### Description of the task:
Please reproduce, exactly and in full, the lines from the one containing "stacking toy in" to the end of the material below.

○ ○ ○ ○ ○ ○ ○

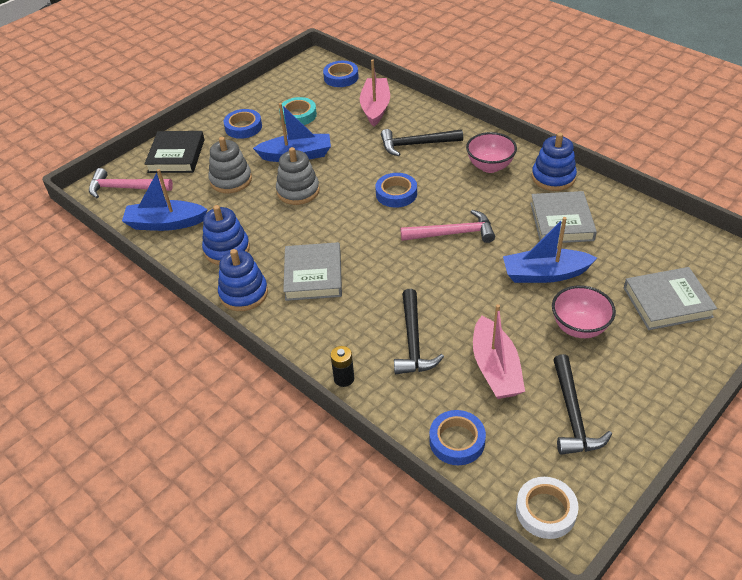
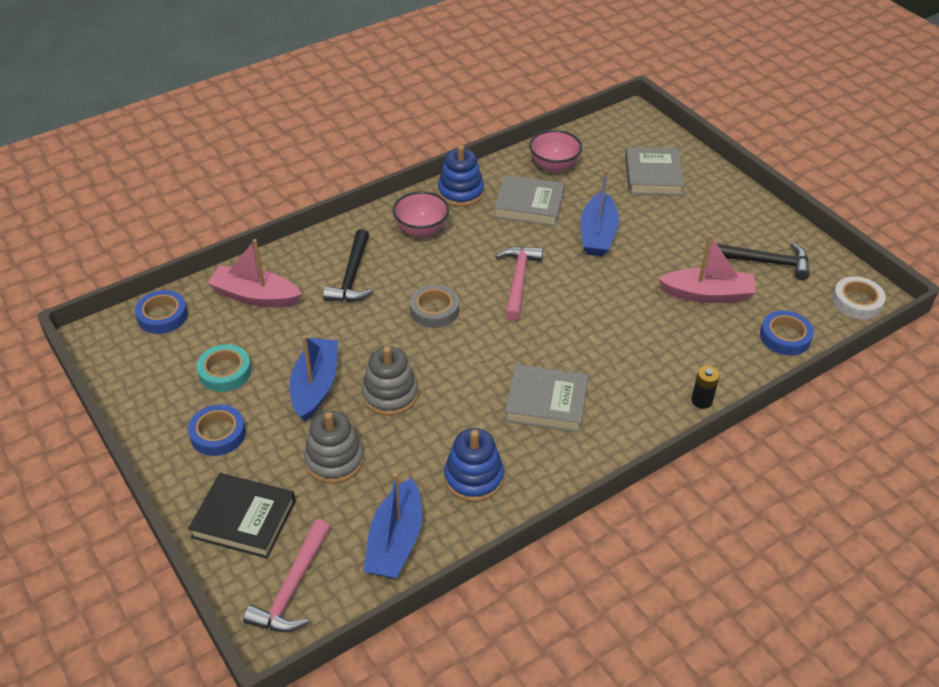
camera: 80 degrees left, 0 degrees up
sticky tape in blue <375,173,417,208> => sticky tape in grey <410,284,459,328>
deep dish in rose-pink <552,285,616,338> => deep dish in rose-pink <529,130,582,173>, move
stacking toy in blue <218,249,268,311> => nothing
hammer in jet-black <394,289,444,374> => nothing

○ ○ ○ ○ ○ ○ ○

### Written answer:
stacking toy in blue <218,249,268,311> => nothing
hammer in jet-black <394,289,444,374> => nothing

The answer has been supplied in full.